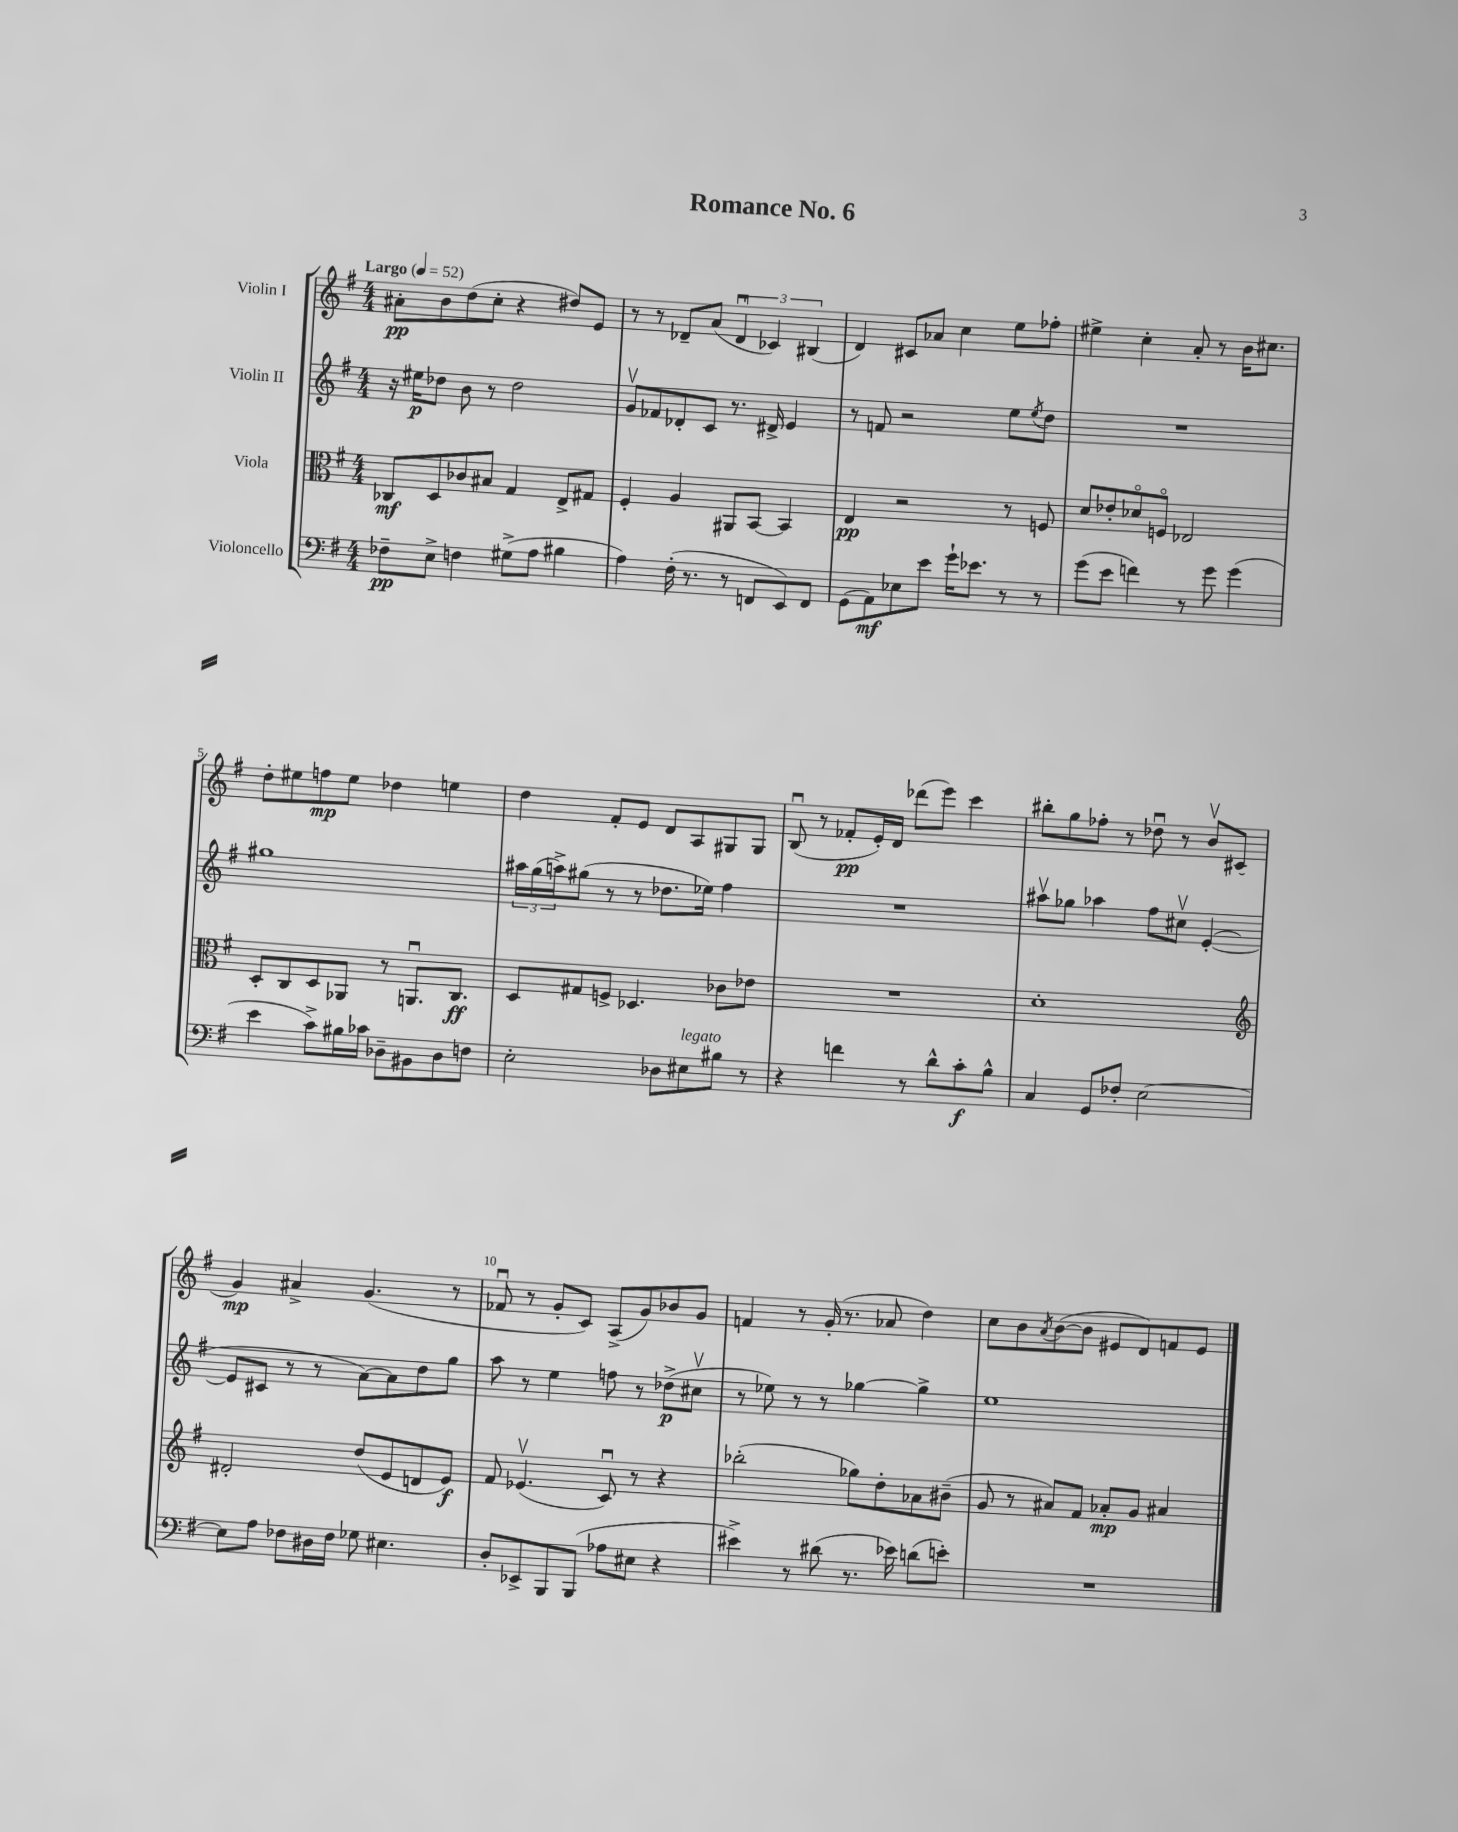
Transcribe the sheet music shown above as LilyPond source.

\header { title = "Romance No. 6" }
<<
\new StaffGroup <<
\new Staff = "s0" \with { instrumentName = "Violin I" } {
    \clef treble \key g \major \numericTimeSignature \time 4/4 \tempo "Largo" 4 = 52
    ais'8-.\pp b'8 d''8( c''8-. r4 dis''8) e'8 |
    r8 r8 des'8-- a'8( \tuplet 3/2 { des'4\downbow ces'4) bis4( } |
    d'4) cis'8 aes'8 c''4 e''8 fes''8-. |
    eis''4-> c''4-. a'8-. r8 b'16 cis''8. |
    d''8-. eis''8 f''8\mp eis''8 des''4 e''4 |
    d''4 fis'8-. e'8 d'8 a8 gis8 gis8 |
    b8\downbow( r8 fes'8-.\pp e'16-.) d'16 des'''8( e'''8) c'''4 |
    bis''8-. g''8 fes''8-. r8 des''8\downbow r8 b'8\upbow cis'8( |
    g'4\mp) ais'4-> g'4.( r8 |
    fes'8\downbow r8 g'8-. c'8) a8->( g'8) bes'8 g'8 |
    f'4 r8 g'16-.( r8. aes'8 d''4) |
    c''8 b'8 \acciaccatura { a'8 } b'8~( b'8 eis'8 d'8) f'8 eis'8 \bar "|." |
}
\new Staff = "s1" \with { instrumentName = "Violin II" } {
    \clef treble \key g \major \numericTimeSignature \time 4/4
    r16 eis''16\p des''8 b'8 r8 des''2 |
    g'8\upbow fes'8 des'8-. c'8 r8. dis'16-> e'4 |
    r8 f'8 r2 e''8 \acciaccatura { e''8 } d''8 |
    R1 |
    gis''1 |
    \tuplet 3/2 { ais''16 g''16( a''16->) } gis''8( r8 r8 des''8. ees''16) fis''4 |
    R1 |
    ais''8\upbow ges''8 aes''4 fis''8 cis''8\upbow e'4~-.( |
    e'8 cis'8 r8 r8 a'8~) a'8 d''8 g''8 |
    a''8 r8 e''4 f''8 r8 des''8->\p( cis''8\upbow |
    r8 ees''8) r8 r8 ges''4~ ges''4-> |
    e''1 \bar "|." |
}
\new Staff = "s2" \with { instrumentName = "Viola" } {
    \clef alto \key g \major \numericTimeSignature \time 4/4
    ces8\mf d8 ces'8 bis8 g4 e8-> gis8 |
    fis4-. a4 ais,8 b,8~ b,4 |
    e4\pp r2 r8 f8 |
    d'8 ees'8-. des'8\flageolet f8\flageolet ees2 |
    d8-. c8 d8 aes,8 r8 a,8.\downbow c8.\ff |
    d8 gis8 f8-> des4. ces'8 ees'8 |
    R1 |
    d'1-. |
    \clef treble dis'2-. d''8( e'8 d'8 e'8\f) |
    fis'8 ees'4.\upbow( c'8\downbow) r8 r4 |
    bes''2-.( ges''8) d''8-. aes'8 bis'8--( |
    g'8 r8 ais'8) fis'8 aes'8-.\mp g'8 ais'4 \bar "|." |
}
\new Staff = "s3" \with { instrumentName = "Violoncello" } {
    \clef bass \key g \major \numericTimeSignature \time 4/4
    fes8--\pp e8-> f4 gis8->( a8 bis4 |
    a4) fis16-.( r8. r8 f,8 e,8) f,8 |
    g,8( a,8\mf) ees8 e'8 g'16-! ees'8. r8 r8 |
    g'8( e'8 f'4) r8 g'8 g'4( |
    e'4 c'8->) bis16 ces'16 des8-- bis,8 des8 f8 |
    e2-. des8 eis8^\markup { \italic "legato" } bis8 r8 |
    r4 f'4 r8 d'8-^ c'8-.\f b8-^ |
    c4 g,8 fes8-. e2~ |
    e8 a8 fes8 dis16 fes16 ges8 eis4. |
    d8-. ees,8-> b,,8 b,,8( aes8 eis8 r4 |
    eis'4->) r8 dis'8( r8. ees'16) d'8( e'8-.) |
    R1 \bar "|." |
}
>>
>>
\layout { \context { \Score \override BarNumber.break-visibility = ##(#f #t #t) barNumberVisibility = #(every-nth-bar-number-visible 5) } }
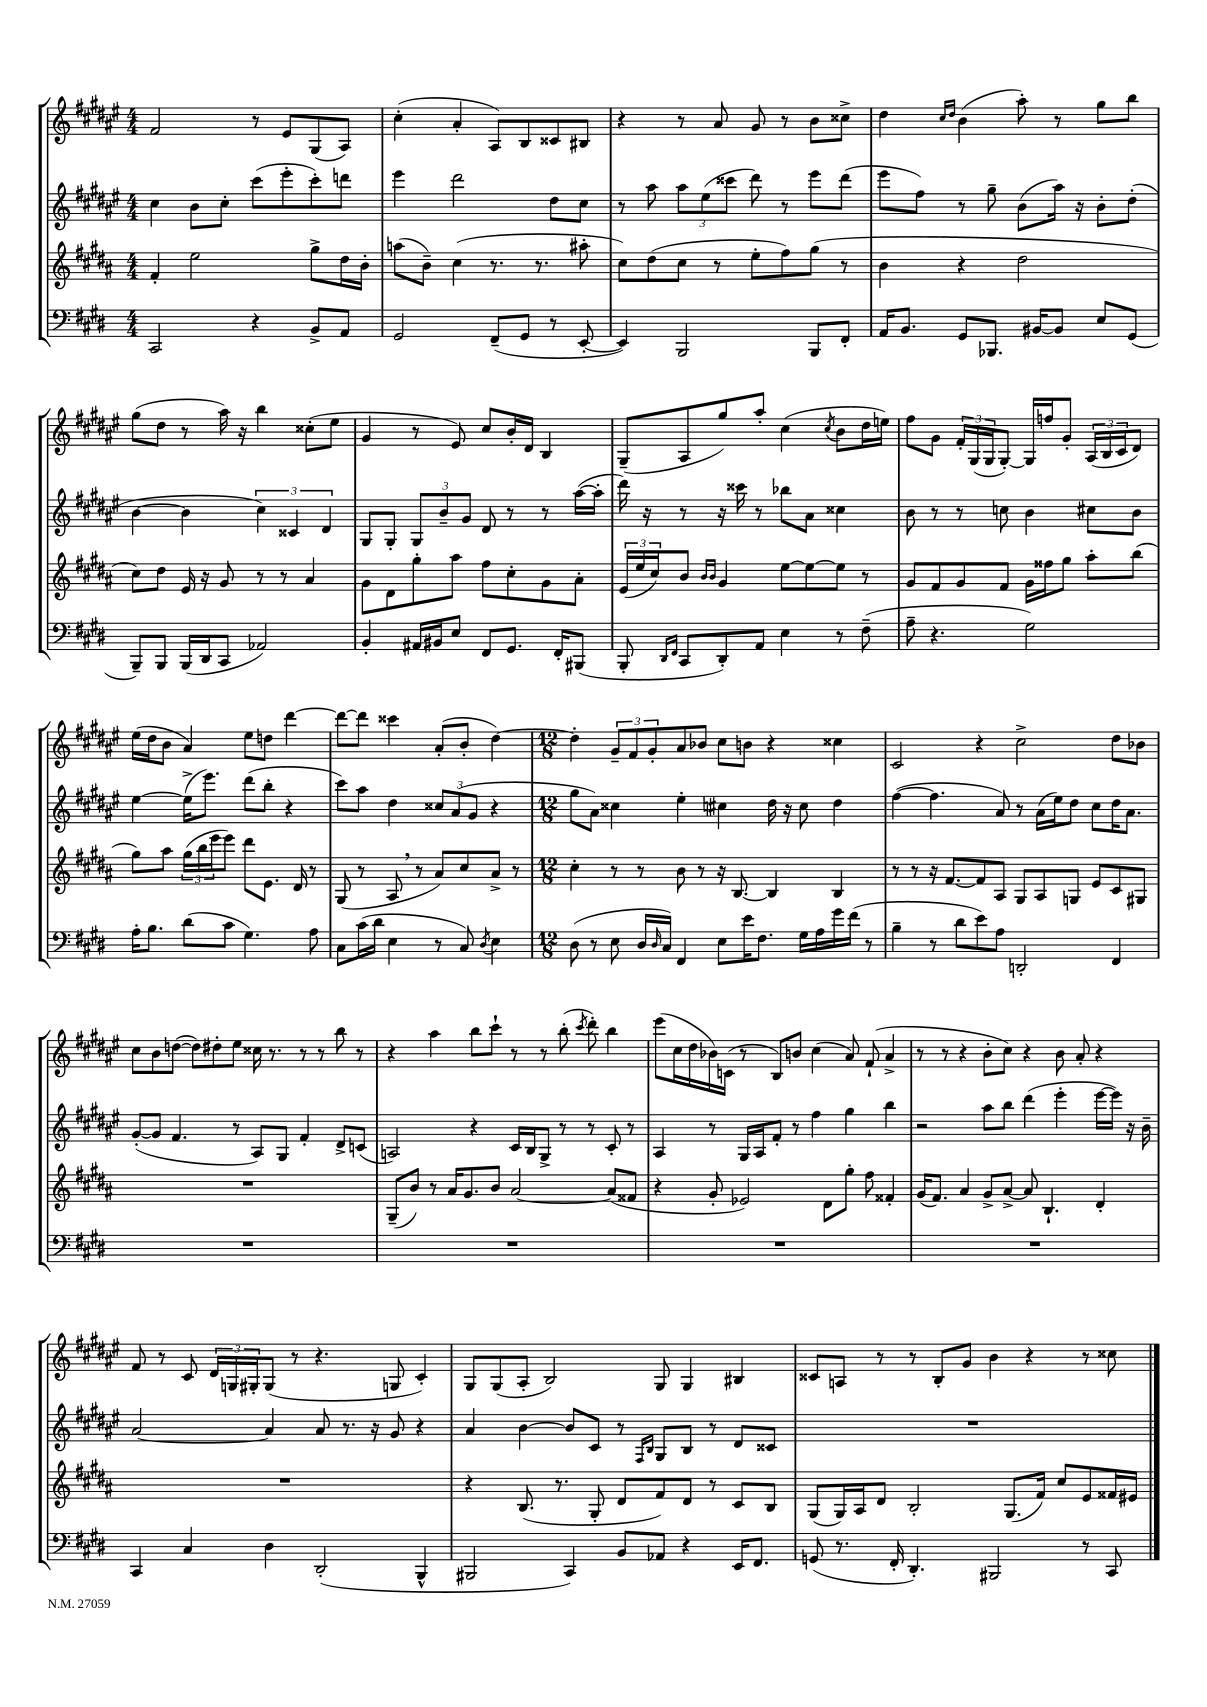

▶ Requirements:
From the items above, copy each line that contains the string "tuplet". The match is case-sensitive.

▶ The solution:
    r8 r8 des'8-- a'8( \tuplet 3/2 { des'4\downbow ces'4) bis4( } |
    \tuplet 3/2 { ais''16 g''16( a''16->) } gis''8( r8 r8 des''8. ees''16) fis''4 |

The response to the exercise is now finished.